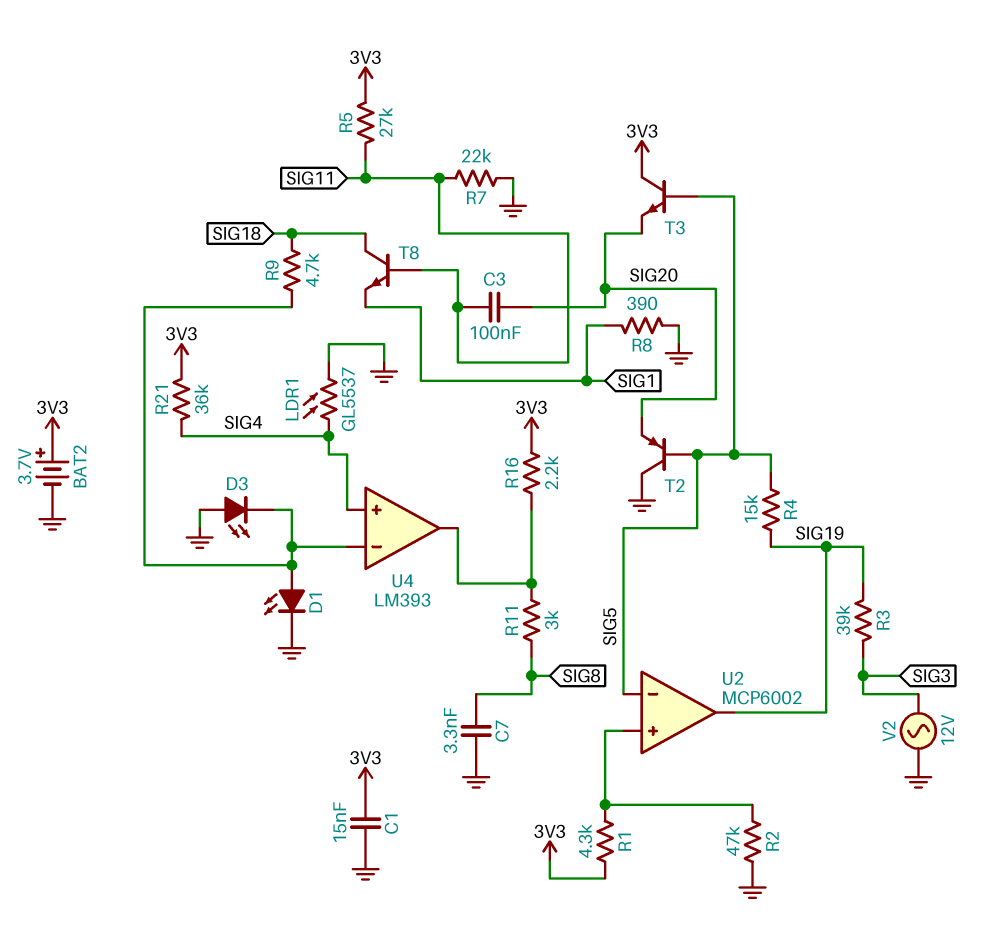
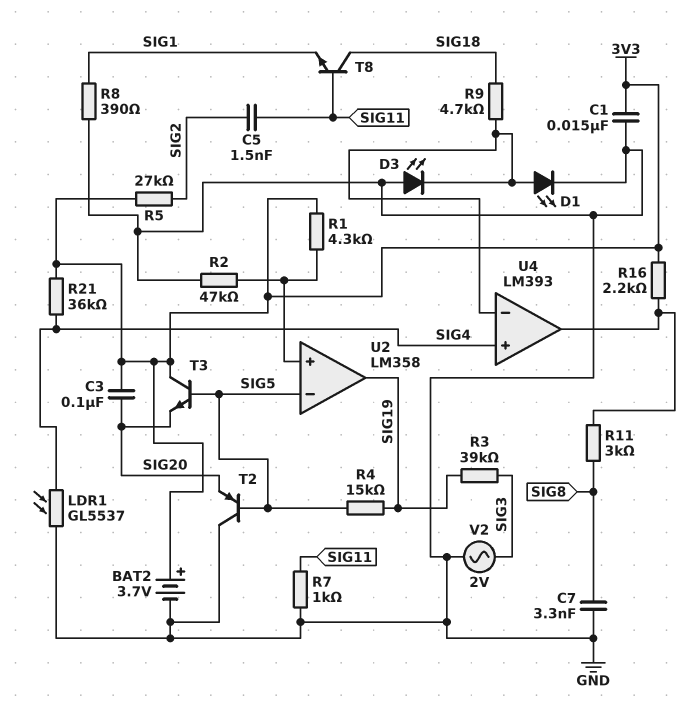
C3: 100nF (SIG11, SIG20) -> 100nF (3V3, SIG20)
C5: none -> 1.5nF (SIG2, SIG11)
R5: 27k (3V3, SIG11) -> 27k (3V3, SIG2)
R7: 22k (GND, SIG11) -> 1k (GND, SIG11)
U2: MCP6002 -> LM358
V2: AC 12V (GND, SIG3) -> AC 2V (GND, SIG3)

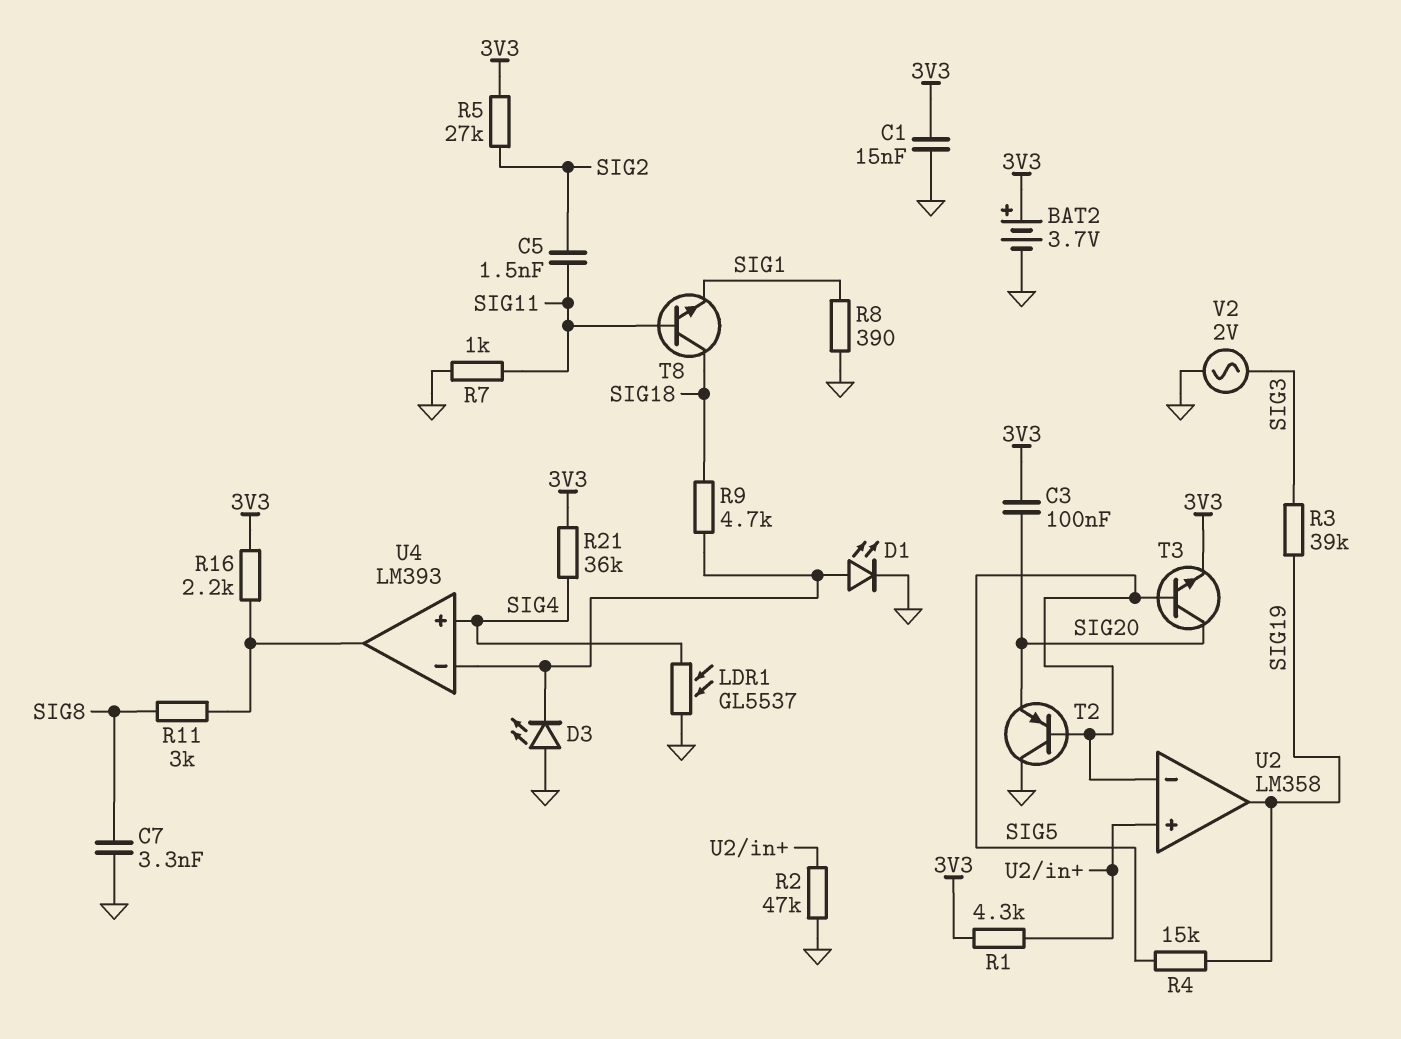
T3: NPN (B SIG5, C 3V3, E SIG20) -> NPN (B SIG5, C SIG20, E 3V3)

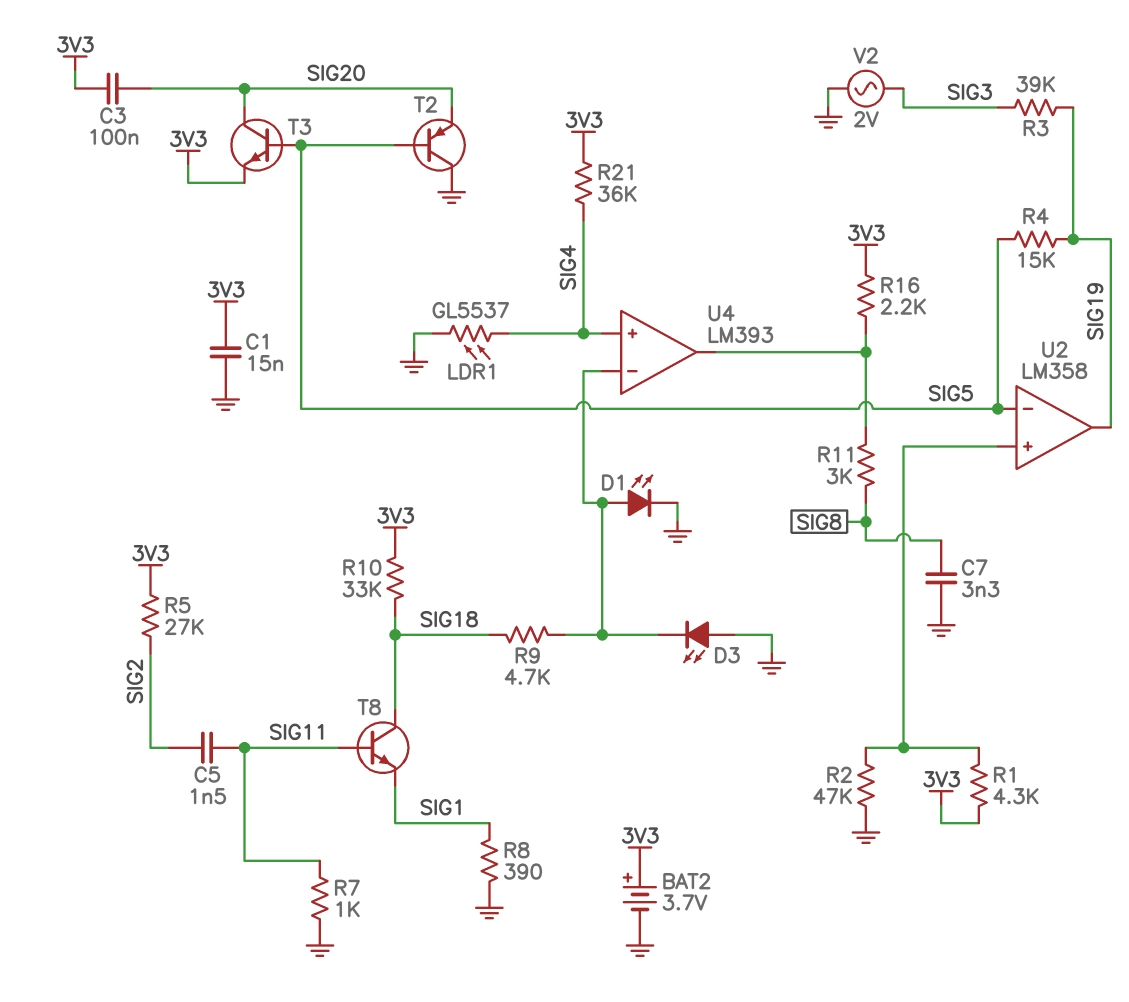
R10: none -> 33k (3V3, SIG18)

Work item: Among the records, find every line holding the word "none" and copy it.

Exercise solution:
C5: none -> 1.5nF (SIG2, SIG11)
R10: none -> 33k (3V3, SIG18)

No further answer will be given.